WORK REQUIRED = Look through the entries that follow and return each line that has the string "button".

MATERIAL SHOWN =
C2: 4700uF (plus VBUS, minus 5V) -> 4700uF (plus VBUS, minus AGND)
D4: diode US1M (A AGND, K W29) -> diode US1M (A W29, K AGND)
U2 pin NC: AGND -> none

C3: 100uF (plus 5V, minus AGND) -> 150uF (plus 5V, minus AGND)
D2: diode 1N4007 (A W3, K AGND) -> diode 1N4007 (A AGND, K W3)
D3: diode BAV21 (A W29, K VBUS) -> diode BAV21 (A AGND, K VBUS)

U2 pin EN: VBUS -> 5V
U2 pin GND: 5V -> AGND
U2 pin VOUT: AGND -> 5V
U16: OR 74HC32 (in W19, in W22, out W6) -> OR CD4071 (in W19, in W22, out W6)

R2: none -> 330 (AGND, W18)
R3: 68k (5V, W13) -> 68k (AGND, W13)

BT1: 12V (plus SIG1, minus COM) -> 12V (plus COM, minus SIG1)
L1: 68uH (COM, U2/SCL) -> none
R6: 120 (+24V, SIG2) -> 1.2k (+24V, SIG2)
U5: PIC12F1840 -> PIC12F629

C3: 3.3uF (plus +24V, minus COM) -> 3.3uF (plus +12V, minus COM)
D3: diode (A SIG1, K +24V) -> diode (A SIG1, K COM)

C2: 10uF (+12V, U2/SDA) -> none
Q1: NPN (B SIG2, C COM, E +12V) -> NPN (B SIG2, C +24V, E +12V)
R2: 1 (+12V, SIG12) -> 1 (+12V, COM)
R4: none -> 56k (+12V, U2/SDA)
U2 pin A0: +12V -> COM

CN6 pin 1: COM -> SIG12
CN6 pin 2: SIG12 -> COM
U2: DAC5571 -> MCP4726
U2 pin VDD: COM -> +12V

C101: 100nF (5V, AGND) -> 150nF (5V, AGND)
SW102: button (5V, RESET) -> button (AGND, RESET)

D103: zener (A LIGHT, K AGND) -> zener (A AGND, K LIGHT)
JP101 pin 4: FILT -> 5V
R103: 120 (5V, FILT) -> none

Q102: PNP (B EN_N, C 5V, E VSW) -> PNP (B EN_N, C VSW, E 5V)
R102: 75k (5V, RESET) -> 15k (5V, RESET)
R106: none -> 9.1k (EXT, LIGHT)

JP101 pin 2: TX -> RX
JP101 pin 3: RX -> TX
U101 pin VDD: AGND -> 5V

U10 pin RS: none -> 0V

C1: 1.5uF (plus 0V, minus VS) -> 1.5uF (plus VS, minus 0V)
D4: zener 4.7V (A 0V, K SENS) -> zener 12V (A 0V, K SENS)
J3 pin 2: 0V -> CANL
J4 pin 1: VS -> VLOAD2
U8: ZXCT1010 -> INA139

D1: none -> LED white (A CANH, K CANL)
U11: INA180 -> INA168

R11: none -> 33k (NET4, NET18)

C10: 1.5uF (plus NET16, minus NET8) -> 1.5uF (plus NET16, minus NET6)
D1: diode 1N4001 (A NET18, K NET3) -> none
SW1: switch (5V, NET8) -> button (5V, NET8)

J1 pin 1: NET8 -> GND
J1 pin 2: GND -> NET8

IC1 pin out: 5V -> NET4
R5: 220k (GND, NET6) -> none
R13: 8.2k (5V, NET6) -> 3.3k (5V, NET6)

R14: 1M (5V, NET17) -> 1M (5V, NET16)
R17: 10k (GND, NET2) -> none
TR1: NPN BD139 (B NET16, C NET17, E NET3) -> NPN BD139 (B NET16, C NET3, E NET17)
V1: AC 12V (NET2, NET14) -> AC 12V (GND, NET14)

EXERCISE RESPONSE =
SW102: button (5V, RESET) -> button (AGND, RESET)
SW1: switch (5V, NET8) -> button (5V, NET8)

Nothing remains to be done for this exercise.